DATA SHOWN Start Marker

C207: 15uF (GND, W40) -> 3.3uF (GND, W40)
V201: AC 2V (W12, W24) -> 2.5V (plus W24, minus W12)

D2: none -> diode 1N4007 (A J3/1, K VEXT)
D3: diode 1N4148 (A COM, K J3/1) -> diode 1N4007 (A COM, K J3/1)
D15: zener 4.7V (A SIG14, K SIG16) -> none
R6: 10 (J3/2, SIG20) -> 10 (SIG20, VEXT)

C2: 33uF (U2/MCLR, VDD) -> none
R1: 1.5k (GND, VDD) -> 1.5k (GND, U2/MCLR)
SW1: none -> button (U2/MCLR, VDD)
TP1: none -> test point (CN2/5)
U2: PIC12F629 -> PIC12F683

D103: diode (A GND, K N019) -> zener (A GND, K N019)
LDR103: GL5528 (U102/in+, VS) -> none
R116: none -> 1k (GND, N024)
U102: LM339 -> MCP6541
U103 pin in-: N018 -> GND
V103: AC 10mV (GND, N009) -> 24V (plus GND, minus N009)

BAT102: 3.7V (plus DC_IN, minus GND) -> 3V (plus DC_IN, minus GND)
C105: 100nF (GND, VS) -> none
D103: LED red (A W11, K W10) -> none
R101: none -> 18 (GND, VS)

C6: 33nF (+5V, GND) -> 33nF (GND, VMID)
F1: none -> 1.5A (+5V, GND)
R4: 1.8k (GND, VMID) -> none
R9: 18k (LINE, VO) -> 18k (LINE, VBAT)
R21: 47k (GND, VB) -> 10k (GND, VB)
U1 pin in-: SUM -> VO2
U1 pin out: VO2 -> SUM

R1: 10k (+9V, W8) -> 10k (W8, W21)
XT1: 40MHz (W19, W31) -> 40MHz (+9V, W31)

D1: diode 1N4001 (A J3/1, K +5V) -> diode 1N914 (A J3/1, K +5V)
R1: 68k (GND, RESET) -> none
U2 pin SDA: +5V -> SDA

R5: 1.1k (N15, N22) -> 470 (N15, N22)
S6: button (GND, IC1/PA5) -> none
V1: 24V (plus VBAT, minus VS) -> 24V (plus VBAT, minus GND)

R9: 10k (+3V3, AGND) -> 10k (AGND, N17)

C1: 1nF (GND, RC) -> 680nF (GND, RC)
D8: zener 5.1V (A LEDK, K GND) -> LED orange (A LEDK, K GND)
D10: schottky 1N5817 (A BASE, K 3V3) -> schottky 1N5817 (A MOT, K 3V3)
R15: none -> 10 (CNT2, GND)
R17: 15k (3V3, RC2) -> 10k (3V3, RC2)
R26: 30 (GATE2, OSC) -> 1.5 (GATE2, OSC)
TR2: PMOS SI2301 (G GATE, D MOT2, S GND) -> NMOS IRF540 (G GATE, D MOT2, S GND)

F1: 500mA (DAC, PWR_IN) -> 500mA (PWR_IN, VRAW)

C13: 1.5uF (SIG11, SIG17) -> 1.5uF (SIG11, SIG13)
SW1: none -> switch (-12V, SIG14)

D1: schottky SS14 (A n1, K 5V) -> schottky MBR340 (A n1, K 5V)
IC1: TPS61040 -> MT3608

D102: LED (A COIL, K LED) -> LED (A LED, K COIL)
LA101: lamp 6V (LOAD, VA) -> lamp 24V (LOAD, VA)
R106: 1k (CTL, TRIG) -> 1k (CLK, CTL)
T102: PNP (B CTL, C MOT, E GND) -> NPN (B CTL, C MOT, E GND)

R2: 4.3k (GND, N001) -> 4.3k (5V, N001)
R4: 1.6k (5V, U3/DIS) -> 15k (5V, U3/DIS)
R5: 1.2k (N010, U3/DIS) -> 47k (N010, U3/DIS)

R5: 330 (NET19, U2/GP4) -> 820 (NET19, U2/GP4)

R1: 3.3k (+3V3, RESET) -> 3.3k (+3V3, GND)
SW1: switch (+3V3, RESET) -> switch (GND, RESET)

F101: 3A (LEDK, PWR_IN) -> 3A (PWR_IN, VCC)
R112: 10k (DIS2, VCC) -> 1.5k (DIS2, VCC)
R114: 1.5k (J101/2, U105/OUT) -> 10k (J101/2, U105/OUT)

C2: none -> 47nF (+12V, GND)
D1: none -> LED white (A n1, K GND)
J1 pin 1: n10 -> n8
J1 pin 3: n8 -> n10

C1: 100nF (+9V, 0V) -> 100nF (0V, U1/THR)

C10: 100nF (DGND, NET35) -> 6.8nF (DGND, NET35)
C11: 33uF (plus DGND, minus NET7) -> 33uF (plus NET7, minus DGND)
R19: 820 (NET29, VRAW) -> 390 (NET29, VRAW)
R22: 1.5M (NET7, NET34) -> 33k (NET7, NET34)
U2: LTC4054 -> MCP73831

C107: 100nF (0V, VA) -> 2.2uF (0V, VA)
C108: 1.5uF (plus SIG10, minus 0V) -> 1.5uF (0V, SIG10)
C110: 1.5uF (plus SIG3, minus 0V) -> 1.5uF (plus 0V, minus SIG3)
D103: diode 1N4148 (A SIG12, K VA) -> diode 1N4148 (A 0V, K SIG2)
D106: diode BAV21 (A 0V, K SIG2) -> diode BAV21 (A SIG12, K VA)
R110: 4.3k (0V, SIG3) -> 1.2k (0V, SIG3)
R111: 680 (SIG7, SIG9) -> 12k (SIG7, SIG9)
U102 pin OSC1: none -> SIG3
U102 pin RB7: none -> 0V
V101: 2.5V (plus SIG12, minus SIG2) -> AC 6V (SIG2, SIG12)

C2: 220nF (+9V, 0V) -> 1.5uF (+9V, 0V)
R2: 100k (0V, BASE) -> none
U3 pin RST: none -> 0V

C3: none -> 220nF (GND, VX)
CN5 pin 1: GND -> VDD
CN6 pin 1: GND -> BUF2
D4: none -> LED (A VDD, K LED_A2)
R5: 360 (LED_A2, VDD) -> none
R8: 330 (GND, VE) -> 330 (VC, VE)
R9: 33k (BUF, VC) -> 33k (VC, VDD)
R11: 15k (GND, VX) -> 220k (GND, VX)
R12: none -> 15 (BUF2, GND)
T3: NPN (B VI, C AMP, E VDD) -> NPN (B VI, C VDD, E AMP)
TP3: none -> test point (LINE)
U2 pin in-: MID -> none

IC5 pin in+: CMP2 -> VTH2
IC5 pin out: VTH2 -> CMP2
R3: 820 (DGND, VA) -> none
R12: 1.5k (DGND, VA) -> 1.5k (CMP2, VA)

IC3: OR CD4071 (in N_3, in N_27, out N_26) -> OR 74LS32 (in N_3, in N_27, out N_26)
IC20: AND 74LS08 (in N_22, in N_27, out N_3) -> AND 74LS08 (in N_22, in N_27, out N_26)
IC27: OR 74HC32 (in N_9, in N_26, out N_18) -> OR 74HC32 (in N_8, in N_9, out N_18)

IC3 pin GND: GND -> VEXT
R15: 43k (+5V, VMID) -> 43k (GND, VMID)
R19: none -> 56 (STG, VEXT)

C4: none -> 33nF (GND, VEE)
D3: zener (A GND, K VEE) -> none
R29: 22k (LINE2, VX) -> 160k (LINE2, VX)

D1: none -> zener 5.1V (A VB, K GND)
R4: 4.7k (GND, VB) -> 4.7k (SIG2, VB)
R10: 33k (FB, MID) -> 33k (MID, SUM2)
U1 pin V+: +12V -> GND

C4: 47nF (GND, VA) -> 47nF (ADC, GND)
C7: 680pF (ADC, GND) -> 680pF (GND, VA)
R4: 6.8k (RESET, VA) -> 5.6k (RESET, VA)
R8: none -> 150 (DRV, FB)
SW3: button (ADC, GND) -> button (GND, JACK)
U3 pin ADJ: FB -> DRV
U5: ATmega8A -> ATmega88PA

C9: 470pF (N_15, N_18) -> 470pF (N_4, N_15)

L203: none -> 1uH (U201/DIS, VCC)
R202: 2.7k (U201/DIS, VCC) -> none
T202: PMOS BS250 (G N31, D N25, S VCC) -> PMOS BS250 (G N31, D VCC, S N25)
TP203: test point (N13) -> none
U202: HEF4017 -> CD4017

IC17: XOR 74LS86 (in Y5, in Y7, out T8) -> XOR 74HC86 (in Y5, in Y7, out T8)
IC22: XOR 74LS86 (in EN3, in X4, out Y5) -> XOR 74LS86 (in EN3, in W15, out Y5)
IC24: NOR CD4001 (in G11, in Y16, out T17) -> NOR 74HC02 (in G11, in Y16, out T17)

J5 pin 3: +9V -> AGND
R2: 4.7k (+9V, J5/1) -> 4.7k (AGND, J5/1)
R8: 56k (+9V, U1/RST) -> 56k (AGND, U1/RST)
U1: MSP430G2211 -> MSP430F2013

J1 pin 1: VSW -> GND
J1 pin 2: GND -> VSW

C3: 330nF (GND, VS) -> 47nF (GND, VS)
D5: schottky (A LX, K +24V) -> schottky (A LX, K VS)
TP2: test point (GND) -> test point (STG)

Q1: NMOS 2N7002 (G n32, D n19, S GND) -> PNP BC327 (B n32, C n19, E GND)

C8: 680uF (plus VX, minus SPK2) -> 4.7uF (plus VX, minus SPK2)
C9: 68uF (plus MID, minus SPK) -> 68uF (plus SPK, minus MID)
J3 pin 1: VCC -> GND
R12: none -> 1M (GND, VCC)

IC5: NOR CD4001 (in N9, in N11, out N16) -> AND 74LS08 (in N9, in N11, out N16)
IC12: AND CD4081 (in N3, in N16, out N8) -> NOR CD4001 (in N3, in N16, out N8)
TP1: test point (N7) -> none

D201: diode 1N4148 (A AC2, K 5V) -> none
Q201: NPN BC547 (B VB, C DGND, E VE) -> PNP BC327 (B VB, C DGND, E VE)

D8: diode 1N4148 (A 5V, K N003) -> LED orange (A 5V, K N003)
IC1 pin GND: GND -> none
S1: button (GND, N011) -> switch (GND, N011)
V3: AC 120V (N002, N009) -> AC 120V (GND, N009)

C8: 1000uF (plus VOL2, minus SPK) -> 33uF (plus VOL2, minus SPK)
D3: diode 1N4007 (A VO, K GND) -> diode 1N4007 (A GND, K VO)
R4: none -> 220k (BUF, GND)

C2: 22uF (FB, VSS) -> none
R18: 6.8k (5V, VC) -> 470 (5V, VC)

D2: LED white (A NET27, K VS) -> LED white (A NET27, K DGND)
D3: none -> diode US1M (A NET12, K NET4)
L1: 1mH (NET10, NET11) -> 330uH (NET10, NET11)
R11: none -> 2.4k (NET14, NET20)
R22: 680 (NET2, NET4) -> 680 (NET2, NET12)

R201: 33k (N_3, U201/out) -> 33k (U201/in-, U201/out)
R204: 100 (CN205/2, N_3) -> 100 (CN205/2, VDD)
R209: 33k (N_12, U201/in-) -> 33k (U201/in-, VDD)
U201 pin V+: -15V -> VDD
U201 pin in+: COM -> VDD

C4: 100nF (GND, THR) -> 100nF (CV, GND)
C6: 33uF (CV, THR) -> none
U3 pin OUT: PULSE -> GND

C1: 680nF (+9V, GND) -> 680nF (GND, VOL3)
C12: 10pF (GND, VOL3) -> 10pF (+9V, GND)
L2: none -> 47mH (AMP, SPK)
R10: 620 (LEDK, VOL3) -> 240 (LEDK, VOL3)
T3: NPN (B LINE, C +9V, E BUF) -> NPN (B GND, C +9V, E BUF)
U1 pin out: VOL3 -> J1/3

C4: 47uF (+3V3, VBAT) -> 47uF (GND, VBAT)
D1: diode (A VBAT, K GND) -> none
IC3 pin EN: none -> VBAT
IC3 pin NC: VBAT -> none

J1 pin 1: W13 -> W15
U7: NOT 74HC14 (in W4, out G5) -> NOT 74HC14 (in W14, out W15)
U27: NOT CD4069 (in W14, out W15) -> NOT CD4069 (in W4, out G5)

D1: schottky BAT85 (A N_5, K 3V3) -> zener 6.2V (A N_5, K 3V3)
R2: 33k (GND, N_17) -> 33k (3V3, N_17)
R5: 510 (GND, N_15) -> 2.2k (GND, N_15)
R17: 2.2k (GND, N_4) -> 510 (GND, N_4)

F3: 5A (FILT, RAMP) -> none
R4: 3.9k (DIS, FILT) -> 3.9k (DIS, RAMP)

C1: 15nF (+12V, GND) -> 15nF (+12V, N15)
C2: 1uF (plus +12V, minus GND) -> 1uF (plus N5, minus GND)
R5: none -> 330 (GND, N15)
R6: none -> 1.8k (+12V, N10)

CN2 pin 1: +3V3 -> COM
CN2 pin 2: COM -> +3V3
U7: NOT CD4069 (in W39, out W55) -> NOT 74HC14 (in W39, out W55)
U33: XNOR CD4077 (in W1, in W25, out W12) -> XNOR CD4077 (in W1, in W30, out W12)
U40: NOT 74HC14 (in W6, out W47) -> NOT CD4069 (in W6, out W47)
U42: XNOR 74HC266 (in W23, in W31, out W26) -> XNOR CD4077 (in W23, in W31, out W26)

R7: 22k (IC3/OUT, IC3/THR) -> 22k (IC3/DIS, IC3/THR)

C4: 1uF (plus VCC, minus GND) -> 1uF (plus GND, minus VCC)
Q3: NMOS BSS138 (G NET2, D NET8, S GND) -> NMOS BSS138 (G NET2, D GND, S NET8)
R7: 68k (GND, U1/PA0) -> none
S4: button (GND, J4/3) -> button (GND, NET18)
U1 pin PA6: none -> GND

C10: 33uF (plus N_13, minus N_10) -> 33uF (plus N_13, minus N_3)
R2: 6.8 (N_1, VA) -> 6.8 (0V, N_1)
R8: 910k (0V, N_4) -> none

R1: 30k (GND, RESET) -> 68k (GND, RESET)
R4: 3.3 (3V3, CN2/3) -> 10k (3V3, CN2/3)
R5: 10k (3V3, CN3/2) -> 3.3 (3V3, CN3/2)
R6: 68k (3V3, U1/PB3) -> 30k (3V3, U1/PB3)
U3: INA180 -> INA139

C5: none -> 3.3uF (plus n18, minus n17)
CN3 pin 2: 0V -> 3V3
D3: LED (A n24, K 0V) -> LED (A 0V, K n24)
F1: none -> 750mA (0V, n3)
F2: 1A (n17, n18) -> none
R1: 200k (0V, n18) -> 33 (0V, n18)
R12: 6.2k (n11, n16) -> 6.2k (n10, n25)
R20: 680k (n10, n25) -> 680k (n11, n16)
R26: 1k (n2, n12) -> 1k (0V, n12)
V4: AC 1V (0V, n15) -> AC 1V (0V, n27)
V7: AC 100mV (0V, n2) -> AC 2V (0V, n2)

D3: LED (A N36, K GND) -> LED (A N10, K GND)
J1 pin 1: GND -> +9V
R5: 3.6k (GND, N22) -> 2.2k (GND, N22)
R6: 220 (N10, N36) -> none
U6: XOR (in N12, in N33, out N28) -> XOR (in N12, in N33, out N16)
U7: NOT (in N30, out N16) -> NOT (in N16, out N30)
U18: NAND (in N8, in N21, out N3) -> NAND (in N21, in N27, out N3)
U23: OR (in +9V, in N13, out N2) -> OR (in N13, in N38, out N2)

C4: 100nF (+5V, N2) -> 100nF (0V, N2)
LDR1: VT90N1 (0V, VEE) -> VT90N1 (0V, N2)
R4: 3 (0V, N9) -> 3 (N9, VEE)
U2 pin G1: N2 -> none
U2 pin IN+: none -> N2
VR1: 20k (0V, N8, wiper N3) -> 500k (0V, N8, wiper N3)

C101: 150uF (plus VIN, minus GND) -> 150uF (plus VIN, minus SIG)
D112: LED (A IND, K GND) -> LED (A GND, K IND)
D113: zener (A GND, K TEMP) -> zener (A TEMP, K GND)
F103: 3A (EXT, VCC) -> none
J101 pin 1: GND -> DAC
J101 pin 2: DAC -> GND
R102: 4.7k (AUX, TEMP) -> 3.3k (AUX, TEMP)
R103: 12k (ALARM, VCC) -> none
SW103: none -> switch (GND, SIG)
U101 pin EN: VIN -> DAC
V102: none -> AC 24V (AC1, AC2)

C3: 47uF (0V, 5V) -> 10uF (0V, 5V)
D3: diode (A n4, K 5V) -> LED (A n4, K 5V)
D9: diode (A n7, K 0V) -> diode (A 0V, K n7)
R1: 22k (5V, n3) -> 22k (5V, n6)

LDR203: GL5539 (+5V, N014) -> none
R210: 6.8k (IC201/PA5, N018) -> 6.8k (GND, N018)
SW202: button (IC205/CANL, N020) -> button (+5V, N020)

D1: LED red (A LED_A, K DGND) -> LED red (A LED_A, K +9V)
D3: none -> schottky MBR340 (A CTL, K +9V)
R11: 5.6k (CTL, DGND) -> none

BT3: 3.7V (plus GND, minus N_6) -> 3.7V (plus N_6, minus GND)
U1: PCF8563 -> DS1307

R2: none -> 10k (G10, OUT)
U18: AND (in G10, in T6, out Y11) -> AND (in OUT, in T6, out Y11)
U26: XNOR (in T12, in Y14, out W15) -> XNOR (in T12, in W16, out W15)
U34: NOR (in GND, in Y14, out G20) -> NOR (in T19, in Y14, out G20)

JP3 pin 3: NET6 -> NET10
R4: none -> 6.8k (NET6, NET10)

DATA SHOWN End Marker

• _DIRECTIONS_: Looking at the data above, write out exactly the lines that start at the one containing "R5: none -> 330 (GND, N15)" and end at the one containing "C10: 33uF (plus"; include both and nothing beyond.

• _OUTPUT OF THE TASK_:
R5: none -> 330 (GND, N15)
R6: none -> 1.8k (+12V, N10)

CN2 pin 1: +3V3 -> COM
CN2 pin 2: COM -> +3V3
U7: NOT CD4069 (in W39, out W55) -> NOT 74HC14 (in W39, out W55)
U33: XNOR CD4077 (in W1, in W25, out W12) -> XNOR CD4077 (in W1, in W30, out W12)
U40: NOT 74HC14 (in W6, out W47) -> NOT CD4069 (in W6, out W47)
U42: XNOR 74HC266 (in W23, in W31, out W26) -> XNOR CD4077 (in W23, in W31, out W26)

R7: 22k (IC3/OUT, IC3/THR) -> 22k (IC3/DIS, IC3/THR)

C4: 1uF (plus VCC, minus GND) -> 1uF (plus GND, minus VCC)
Q3: NMOS BSS138 (G NET2, D NET8, S GND) -> NMOS BSS138 (G NET2, D GND, S NET8)
R7: 68k (GND, U1/PA0) -> none
S4: button (GND, J4/3) -> button (GND, NET18)
U1 pin PA6: none -> GND

C10: 33uF (plus N_13, minus N_10) -> 33uF (plus N_13, minus N_3)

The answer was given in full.